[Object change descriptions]
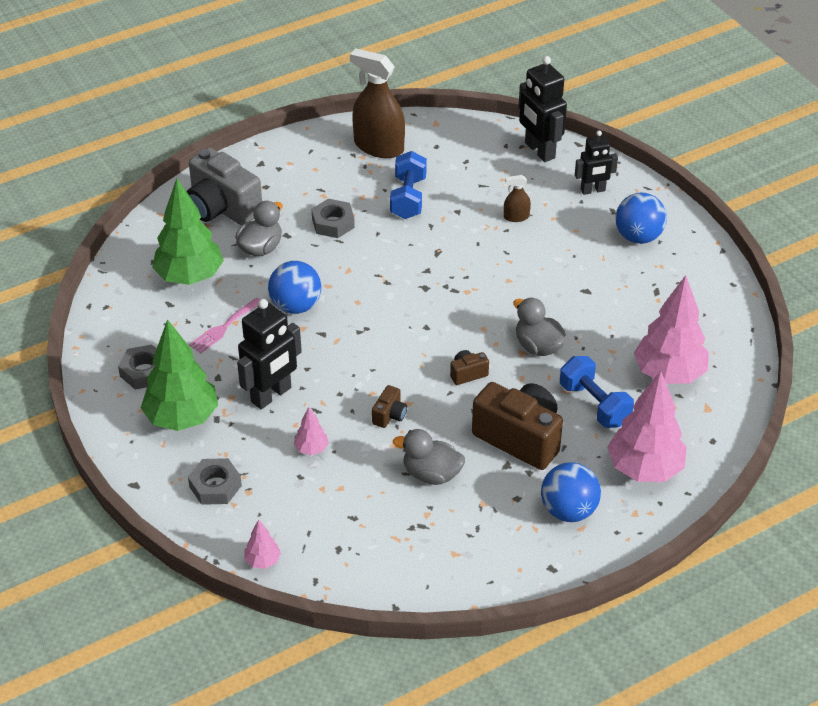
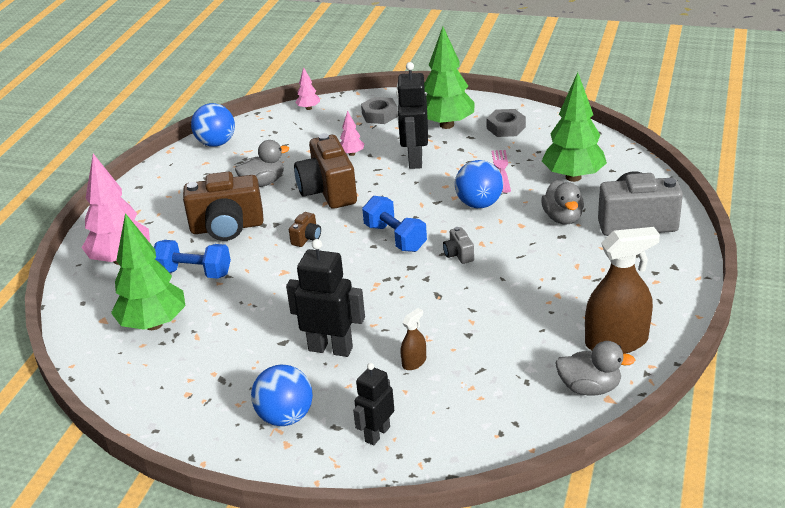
camera: 140 degrees right, 10 degrees down
(333, 223) = (545, 263): grey nut -> none
(378, 272) = (458, 254): none -> grey camera
(389, 415) = (328, 191): brown camera -> brown camera, size x2.27
(408, 198) = (522, 317): blue dumbbell -> blue dumbbell (395, 238)
(538, 346) = (276, 282): grey duck -> grey duck (589, 387)
(539, 151) = (477, 440): black robot -> black robot (330, 348)
(568, 510) = (154, 213): blue ball -> blue ball (216, 143)
(669, 374) = (153, 324): pink tree -> green tree

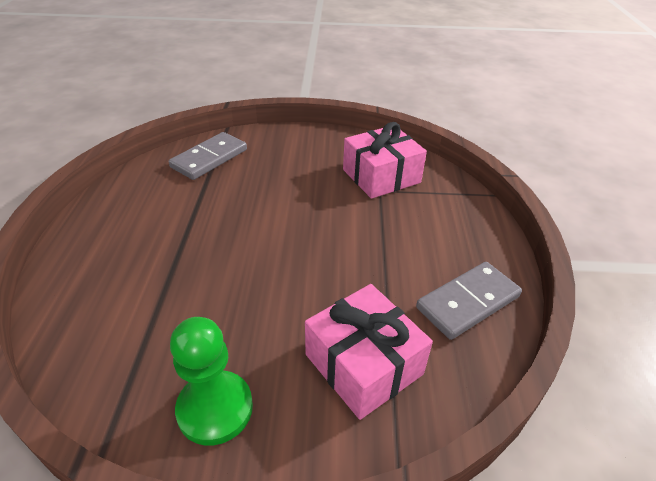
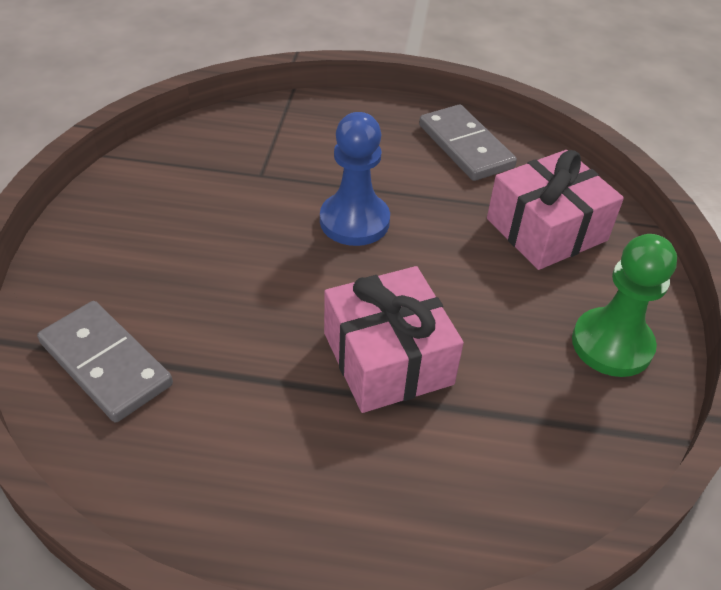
camera: 85 degrees left, 5 degrees up
(342, 238) = (354, 221): none -> blue pawn
(381, 176) = (228, 168): pink gift -> pink gift (387, 358)

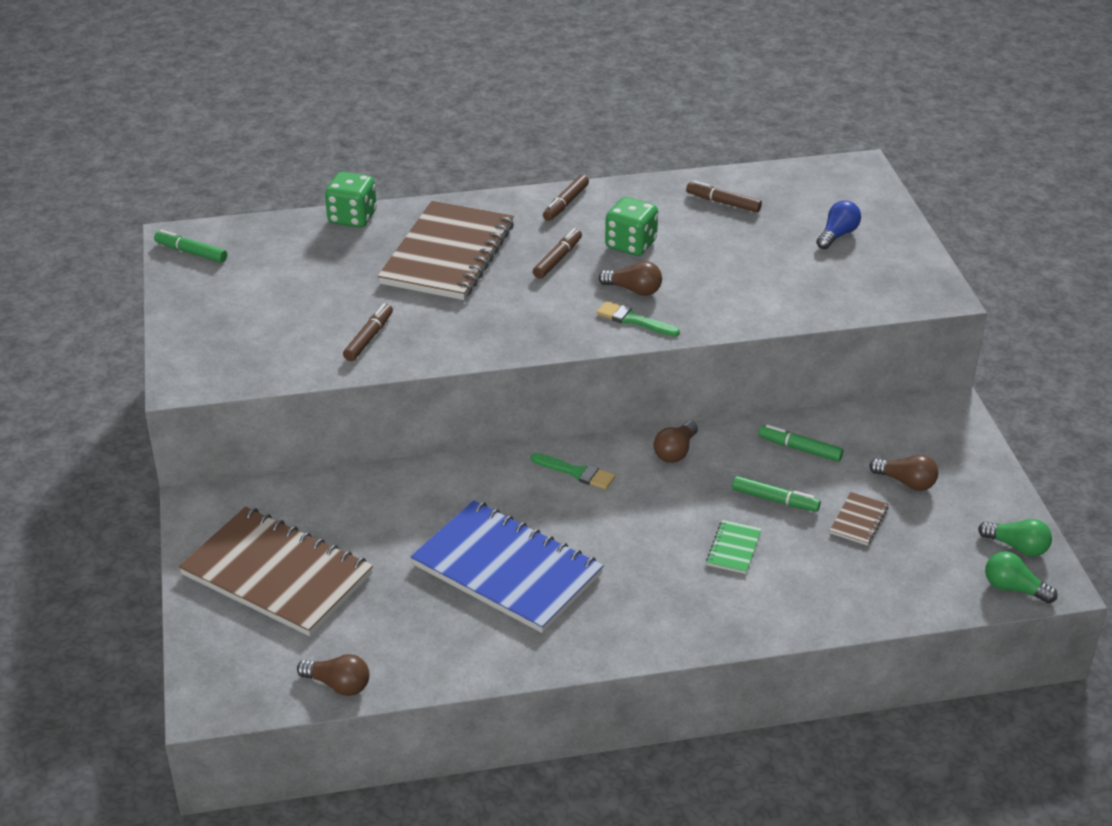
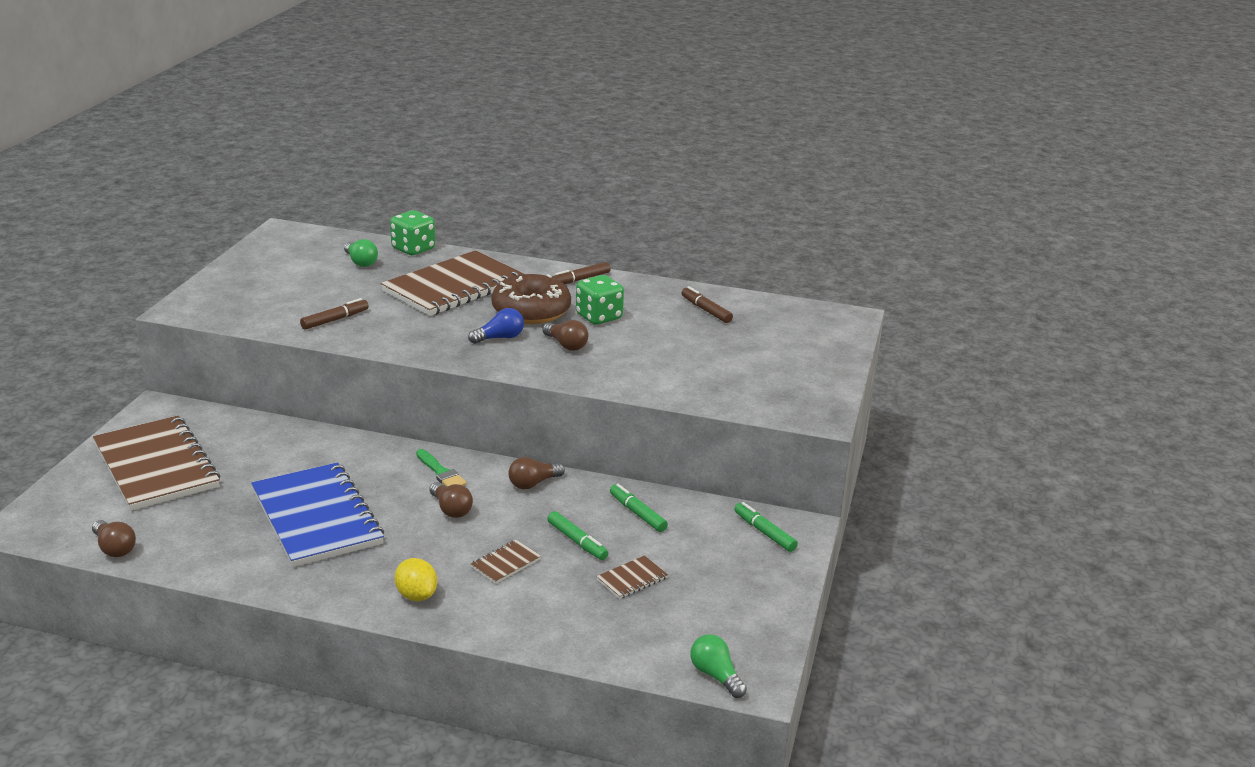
camera: 25 degrees right, 10 degrees down
(191, 252) = (280, 240): green marker -> green marker (764, 532)
(557, 259) = (531, 311): brown marker -> brown donut
(633, 320) = (542, 363): green brush -> none
(686, 615) = (416, 595): none -> yellow lemon
(734, 548) = (506, 563): green notebook -> brown notebook
(837, 235) = (777, 355): blue light bulb -> blue light bulb (500, 338)
(906, 482) = (703, 566): brown light bulb -> brown light bulb (451, 509)
(1017, 547) = (753, 646): green light bulb -> green light bulb (360, 262)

*Task requirements*
Can you retype every record above exactly, leaving out the pictures?

*Output*
camera: 140 degrees right, 10 degrees down
(333, 223) = (545, 263): grey nut -> none
(378, 272) = (458, 254): none -> grey camera
(389, 415) = (328, 191): brown camera -> brown camera, size x2.27
(408, 198) = (522, 317): blue dumbbell -> blue dumbbell (395, 238)
(538, 346) = (276, 282): grey duck -> grey duck (589, 387)
(539, 151) = (477, 440): black robot -> black robot (330, 348)
(568, 510) = (154, 213): blue ball -> blue ball (216, 143)
(669, 374) = (153, 324): pink tree -> green tree

camera: 85 degrees left, 5 degrees up
(342, 238) = (354, 221): none -> blue pawn
(381, 176) = (228, 168): pink gift -> pink gift (387, 358)

camera: 25 degrees right, 10 degrees down
(191, 252) = (280, 240): green marker -> green marker (764, 532)
(557, 259) = (531, 311): brown marker -> brown donut
(633, 320) = (542, 363): green brush -> none
(686, 615) = (416, 595): none -> yellow lemon
(734, 548) = (506, 563): green notebook -> brown notebook
(837, 235) = (777, 355): blue light bulb -> blue light bulb (500, 338)
(906, 482) = (703, 566): brown light bulb -> brown light bulb (451, 509)
(1017, 547) = (753, 646): green light bulb -> green light bulb (360, 262)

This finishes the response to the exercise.